▶
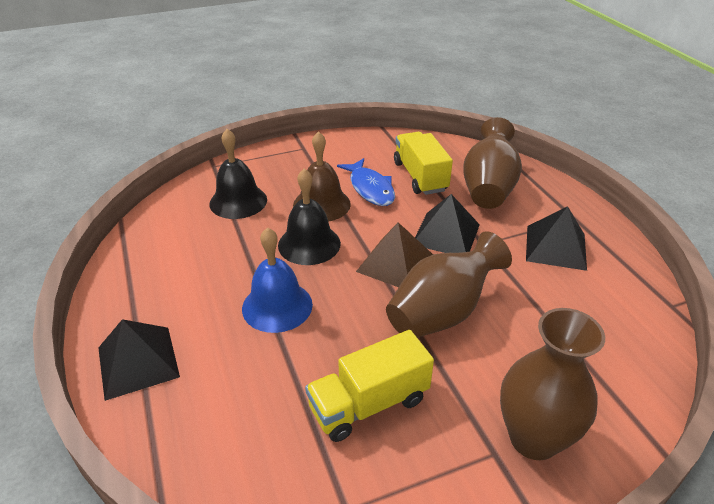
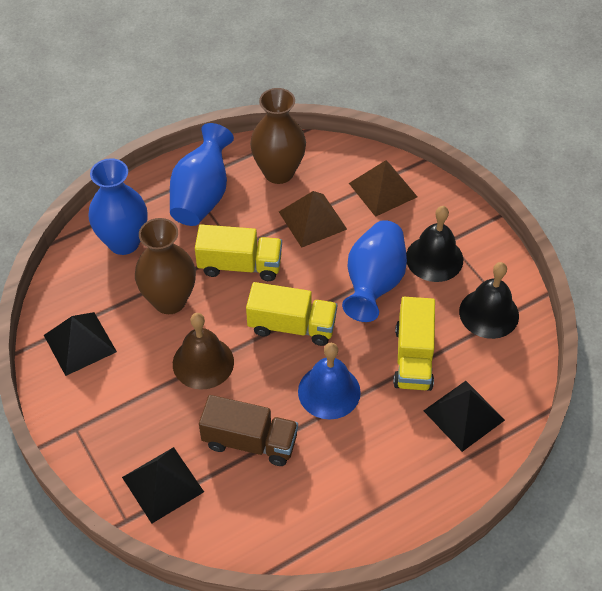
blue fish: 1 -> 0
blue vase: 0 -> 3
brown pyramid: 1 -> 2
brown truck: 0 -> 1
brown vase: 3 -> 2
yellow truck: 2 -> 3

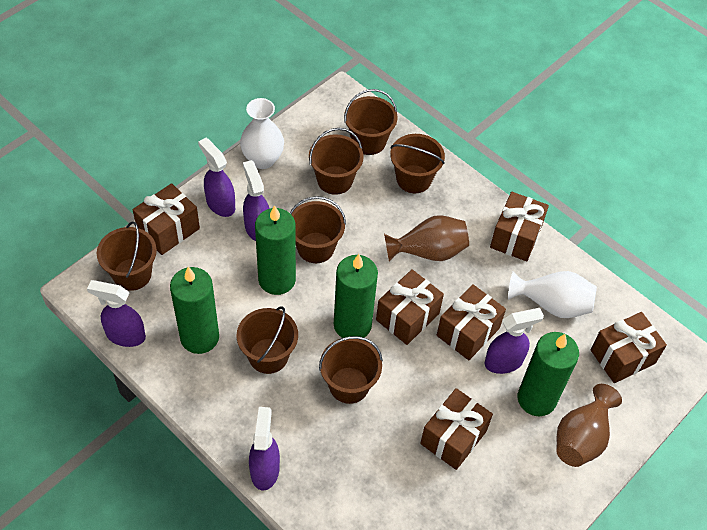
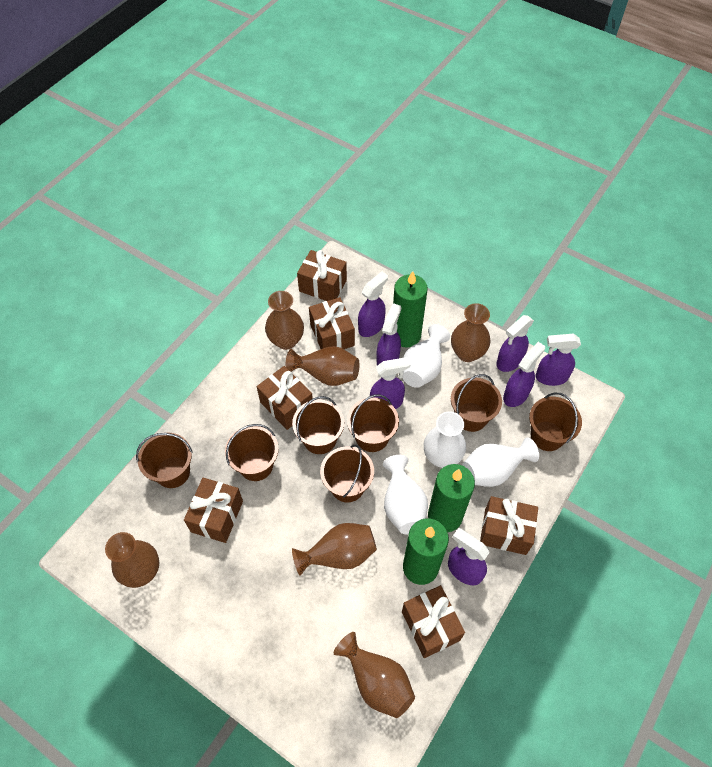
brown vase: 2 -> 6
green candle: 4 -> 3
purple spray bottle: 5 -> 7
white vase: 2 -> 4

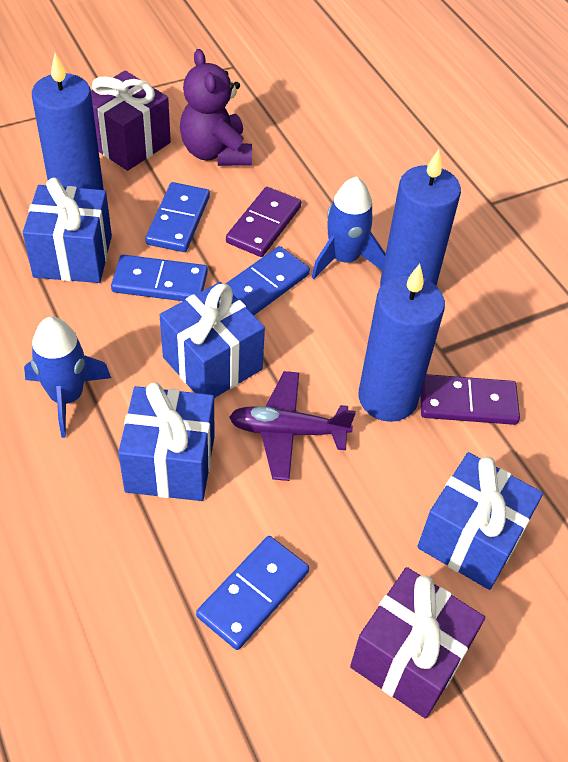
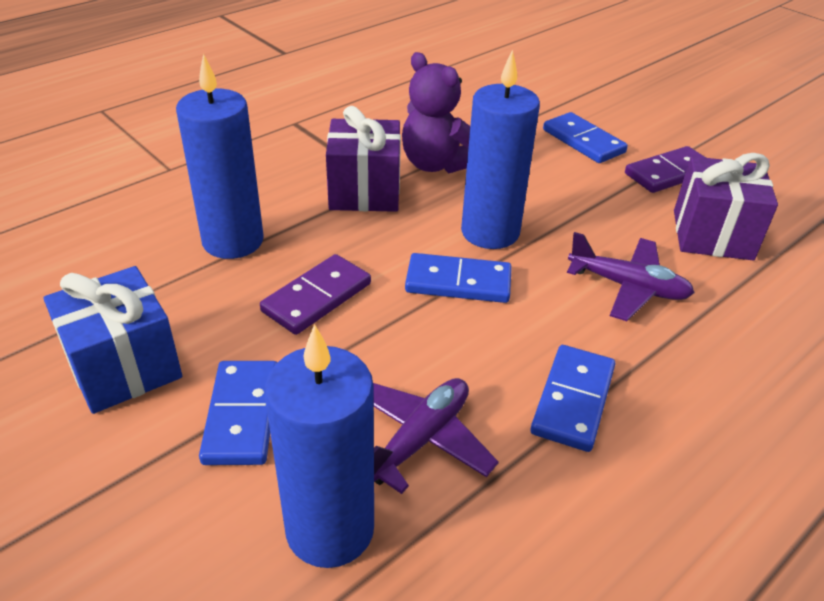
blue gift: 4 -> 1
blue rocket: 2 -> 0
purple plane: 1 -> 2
◀
AIM OF THE EXERCISE: Every line above with the word "blue" belongs in the answer, copied as written.

RESPONSE BOX:
blue fish: 1 -> 0
blue vase: 0 -> 3
blue gift: 4 -> 1
blue rocket: 2 -> 0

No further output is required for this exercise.